*** SOURCE INFORMATION ***

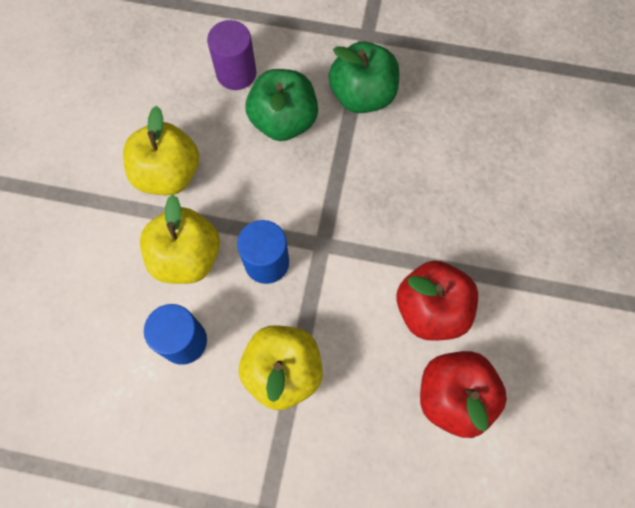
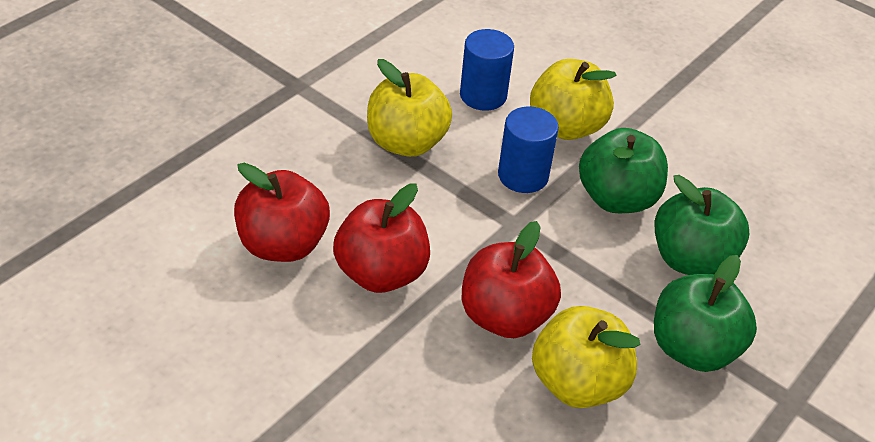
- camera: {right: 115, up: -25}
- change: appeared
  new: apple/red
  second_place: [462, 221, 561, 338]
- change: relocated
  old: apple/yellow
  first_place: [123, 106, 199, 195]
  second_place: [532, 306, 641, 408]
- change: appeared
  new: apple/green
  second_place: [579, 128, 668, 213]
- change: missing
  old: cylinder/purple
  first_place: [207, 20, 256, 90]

*** End of SOURCE INFORMATION ***

YOUR ASSIGNMENT
Count the lines in the entries that hold the word "change", and give nothing but the total.

TASK ANSWER
4